**Exercise inputs**

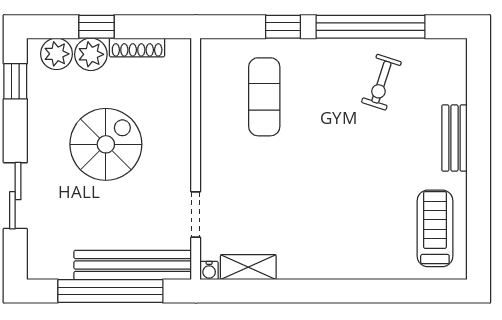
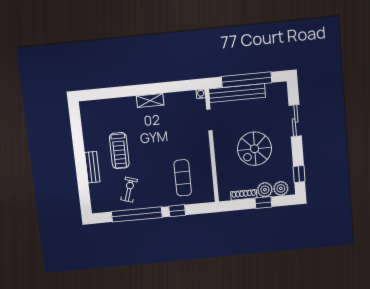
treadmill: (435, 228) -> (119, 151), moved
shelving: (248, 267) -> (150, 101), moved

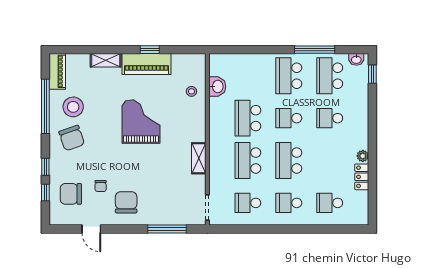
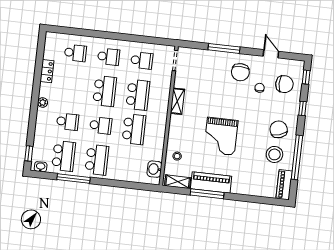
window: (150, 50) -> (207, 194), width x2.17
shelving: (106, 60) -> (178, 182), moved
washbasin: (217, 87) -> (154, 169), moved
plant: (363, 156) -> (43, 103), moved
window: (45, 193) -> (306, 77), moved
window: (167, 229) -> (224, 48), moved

**Exercise**
Reproduce the entire listing above precisely, but keep the images out.

**Expected answer**
treadmill: (435, 228) -> (119, 151), moved
shelving: (248, 267) -> (150, 101), moved

window: (150, 50) -> (207, 194), width x2.17
shelving: (106, 60) -> (178, 182), moved
washbasin: (217, 87) -> (154, 169), moved
plant: (363, 156) -> (43, 103), moved
window: (45, 193) -> (306, 77), moved
window: (167, 229) -> (224, 48), moved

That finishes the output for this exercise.